MATERIAL FOR THIS TASK Start Marker
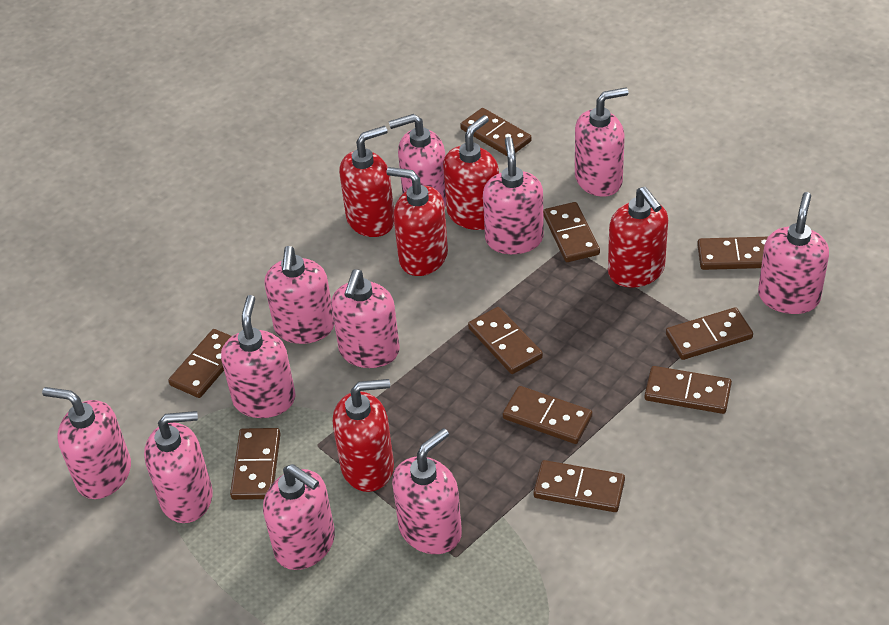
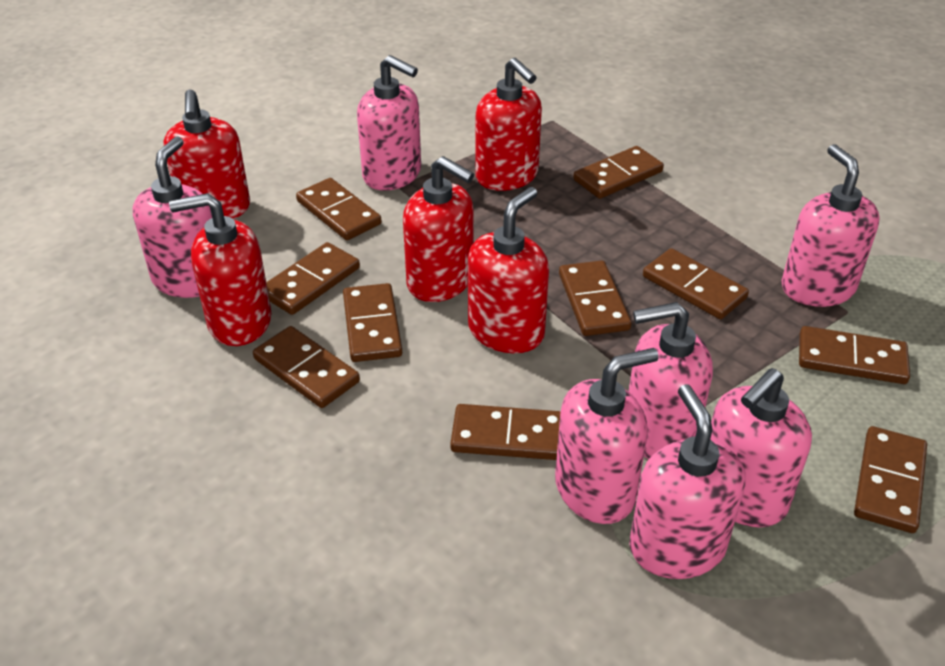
pink soap dispenser: 11 -> 7

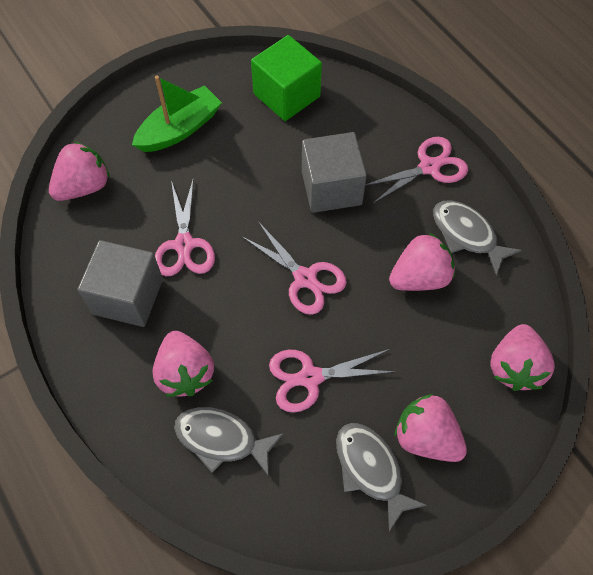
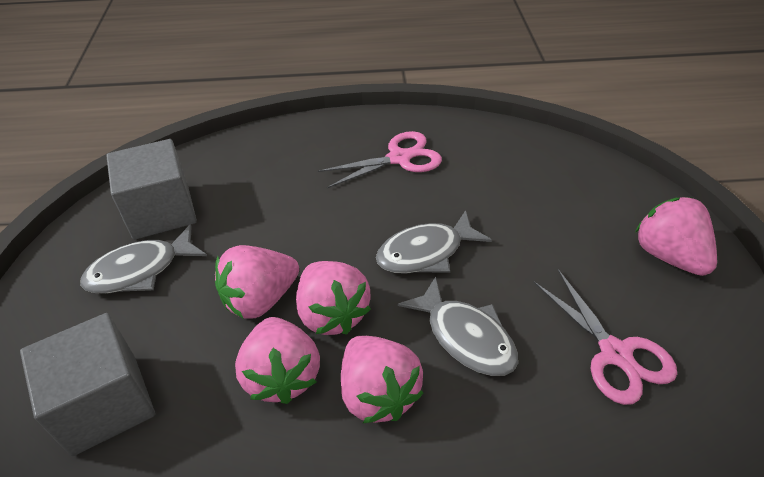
green boat: 1 -> 0
green cube: 1 -> 0
pink scissors: 4 -> 2

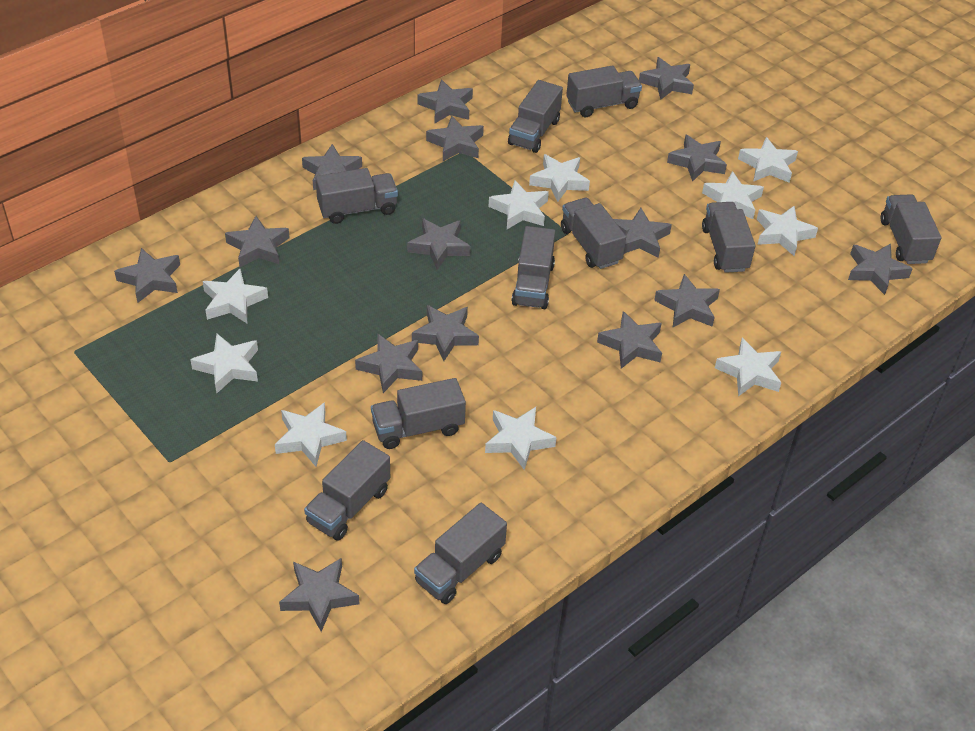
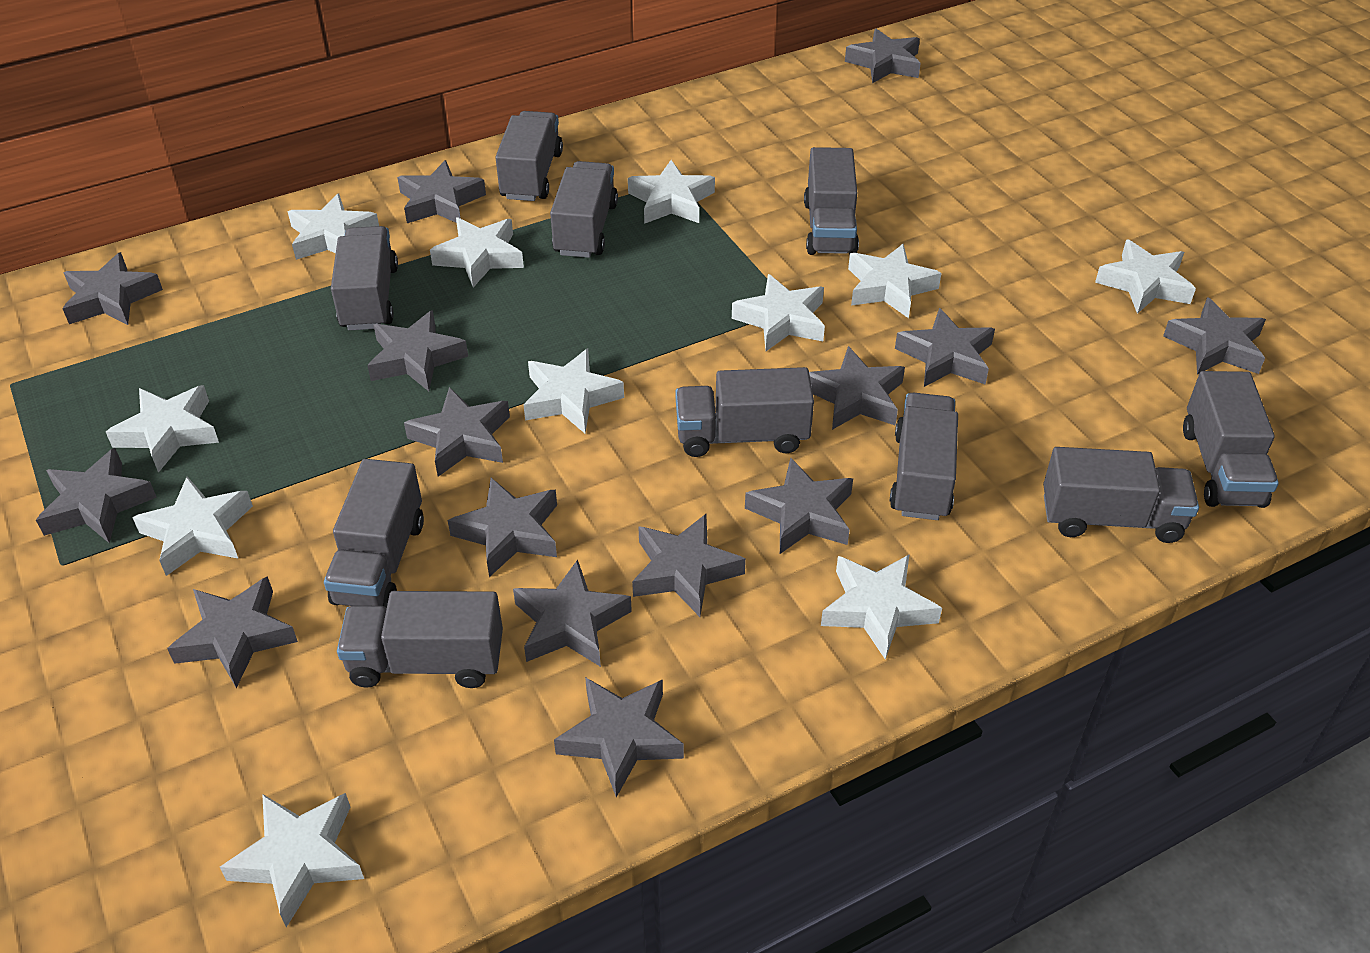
white star: 10 -> 11

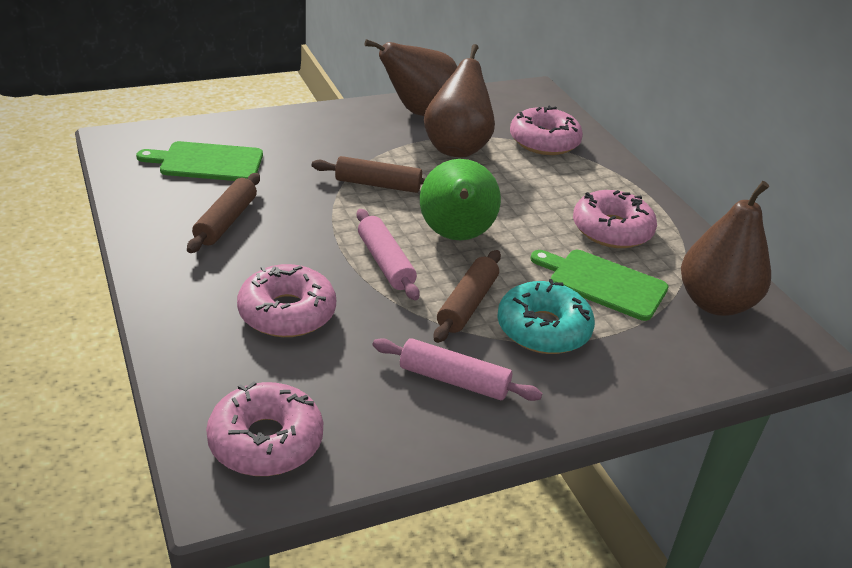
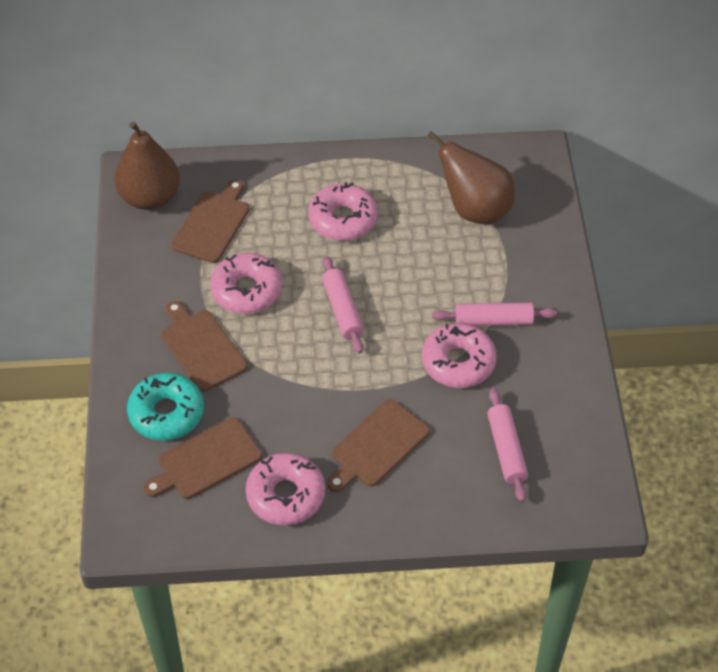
brown cutting board: 0 -> 4
brown pear: 3 -> 2
brown rolling pin: 3 -> 0
green cutting board: 2 -> 0
green pear: 1 -> 0
pink rolling pin: 2 -> 3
MATERIAL FOR THIS TASK End Marker
| JOB |
Exclude the pictures. Write out the remaining data exactly.

| TASK RESULT |
pink soap dispenser: 11 -> 7

green boat: 1 -> 0
green cube: 1 -> 0
pink scissors: 4 -> 2

white star: 10 -> 11

brown cutting board: 0 -> 4
brown pear: 3 -> 2
brown rolling pin: 3 -> 0
green cutting board: 2 -> 0
green pear: 1 -> 0
pink rolling pin: 2 -> 3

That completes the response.